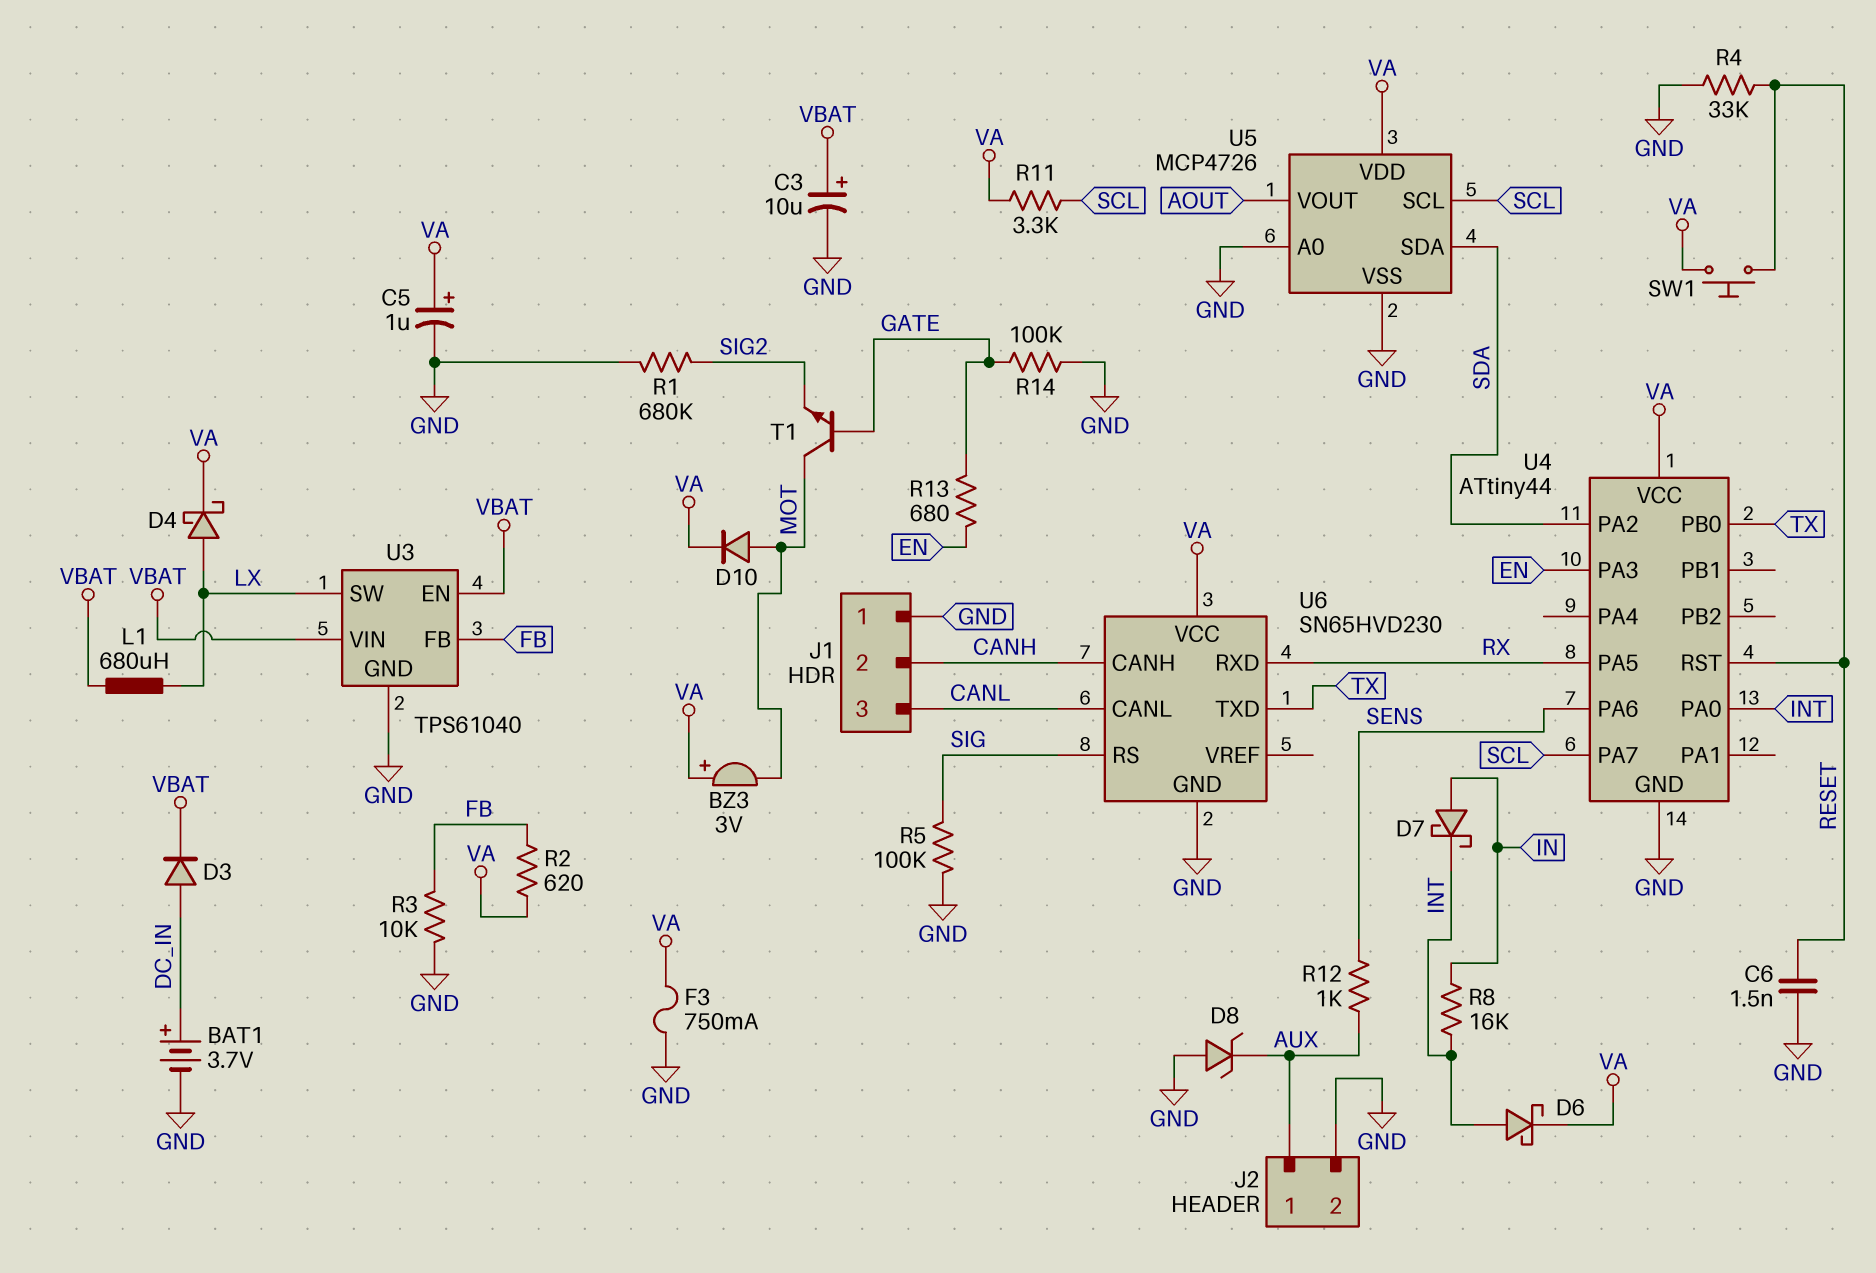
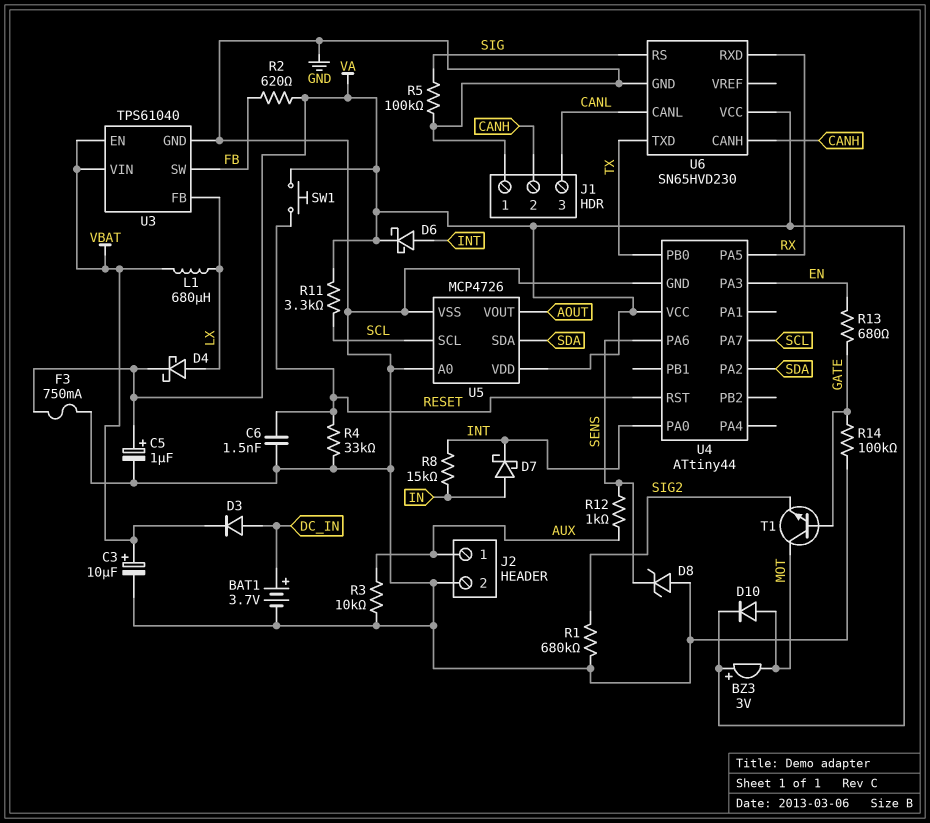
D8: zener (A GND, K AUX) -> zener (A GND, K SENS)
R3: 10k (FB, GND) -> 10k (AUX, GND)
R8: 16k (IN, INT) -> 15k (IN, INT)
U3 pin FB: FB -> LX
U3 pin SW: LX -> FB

....

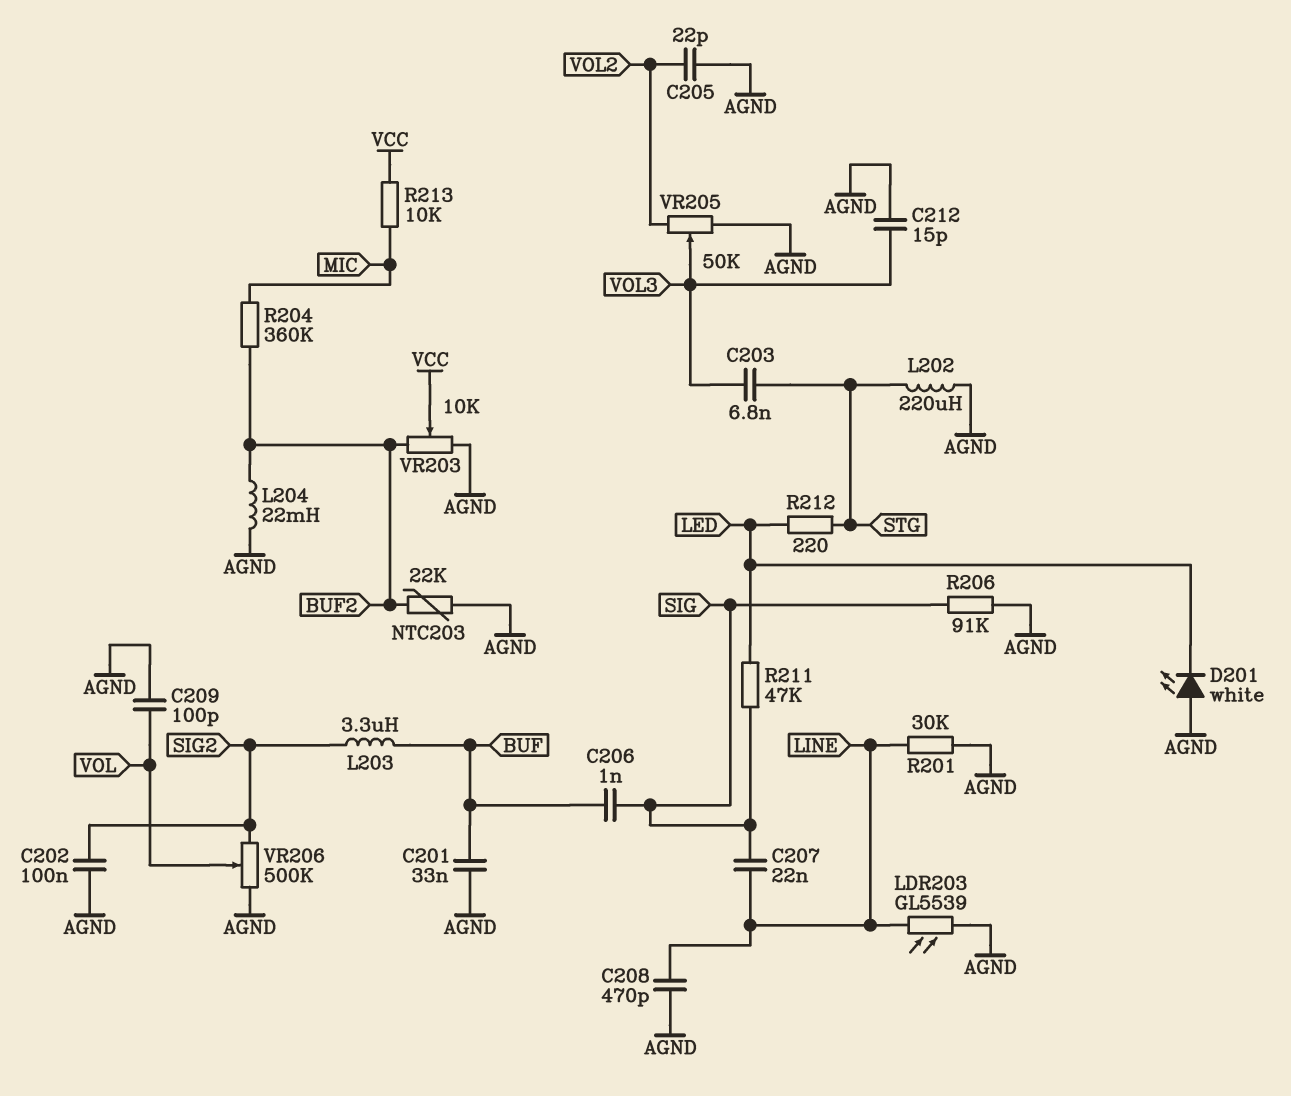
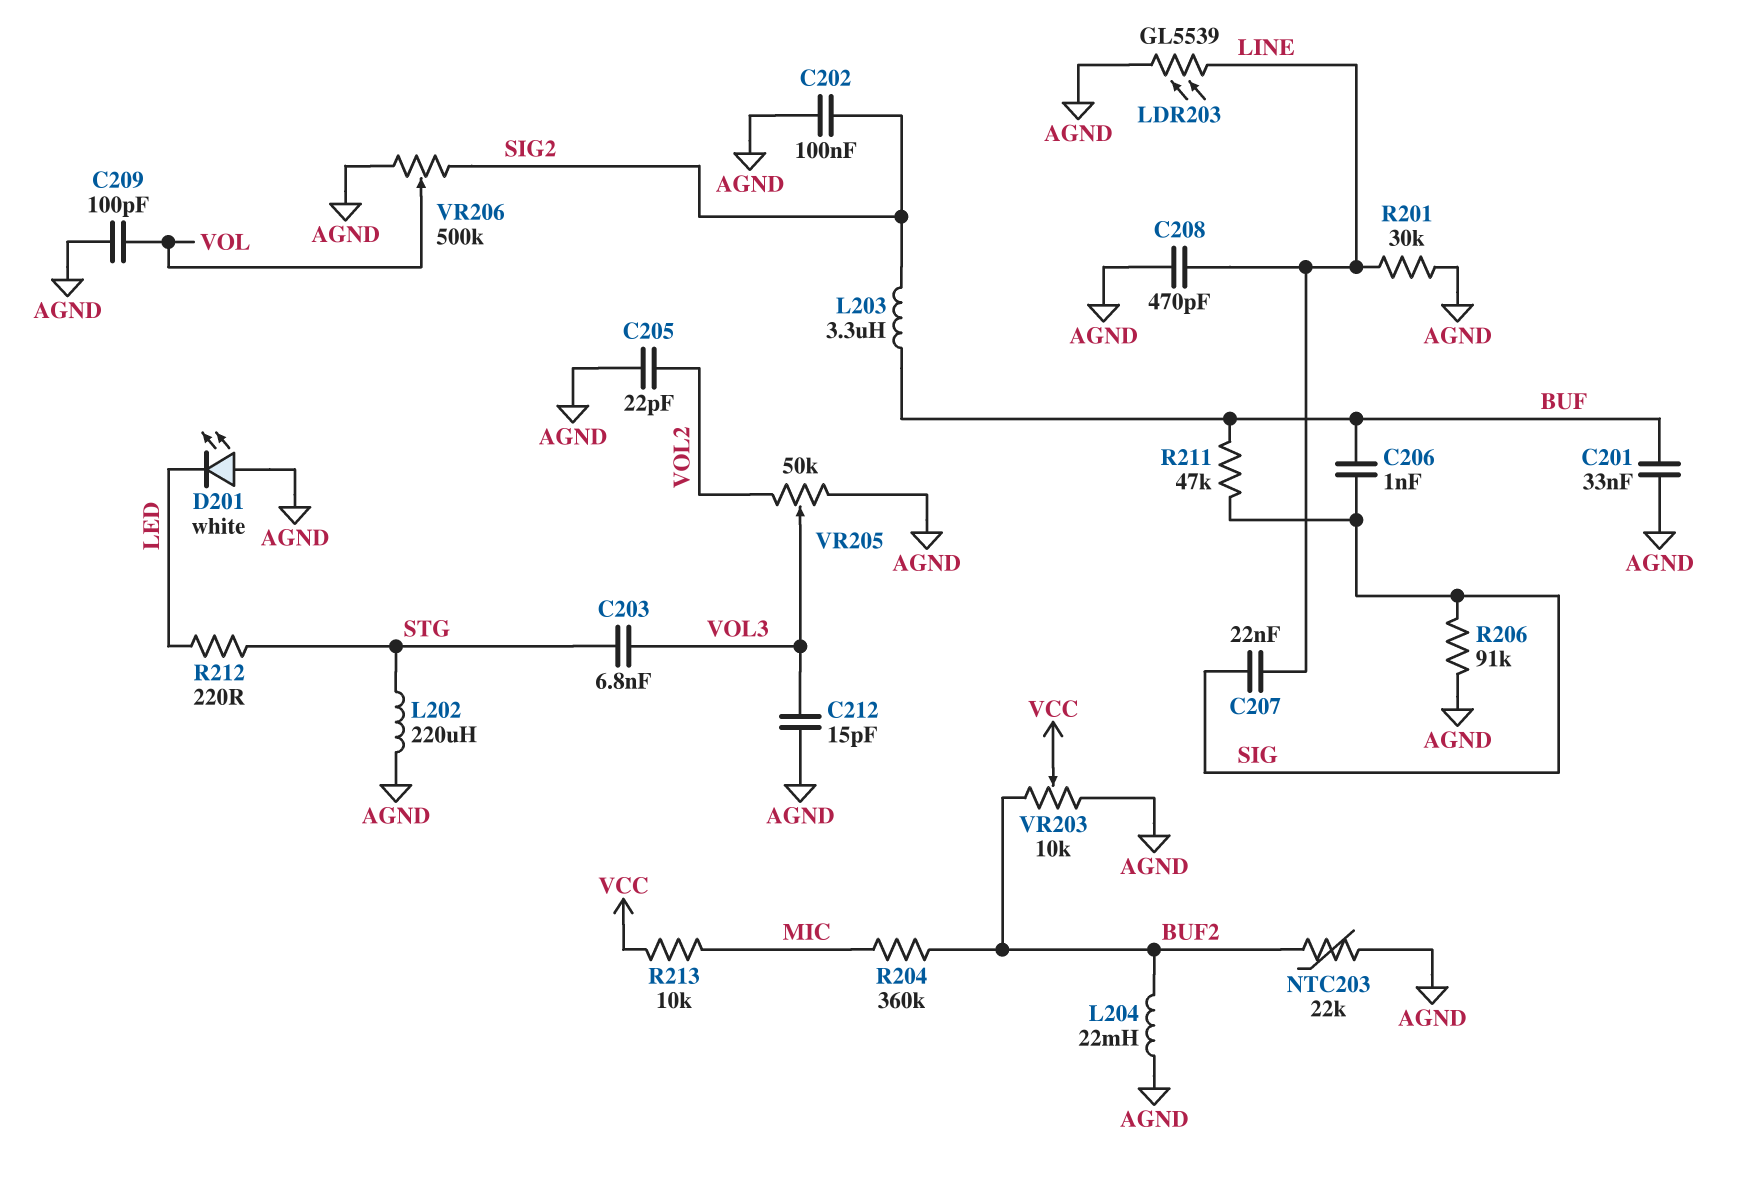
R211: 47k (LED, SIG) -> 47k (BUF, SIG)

....

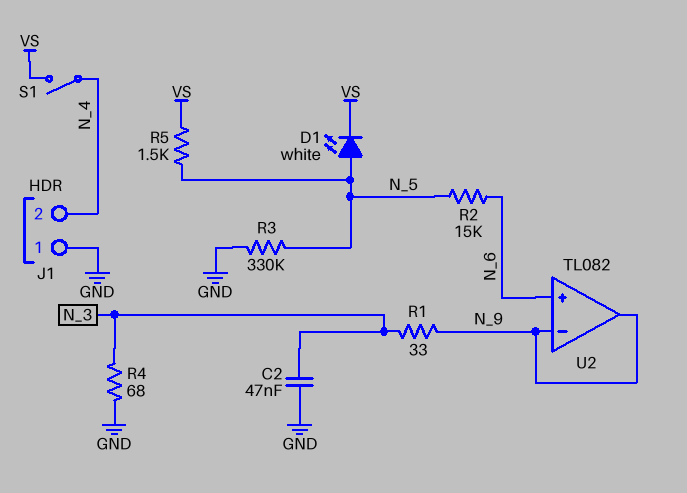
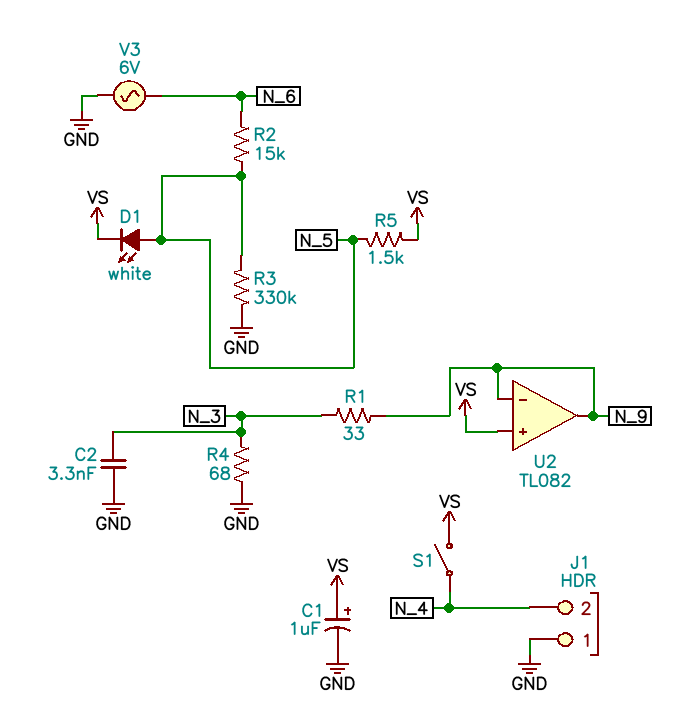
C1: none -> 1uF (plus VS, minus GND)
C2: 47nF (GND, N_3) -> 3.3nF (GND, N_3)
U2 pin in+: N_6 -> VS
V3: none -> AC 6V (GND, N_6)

....

◆ **Task statement**:
Each line above with the string "none" should be reported in full.

◆ **Solved problem**:
C1: none -> 1uF (plus VS, minus GND)
V3: none -> AC 6V (GND, N_6)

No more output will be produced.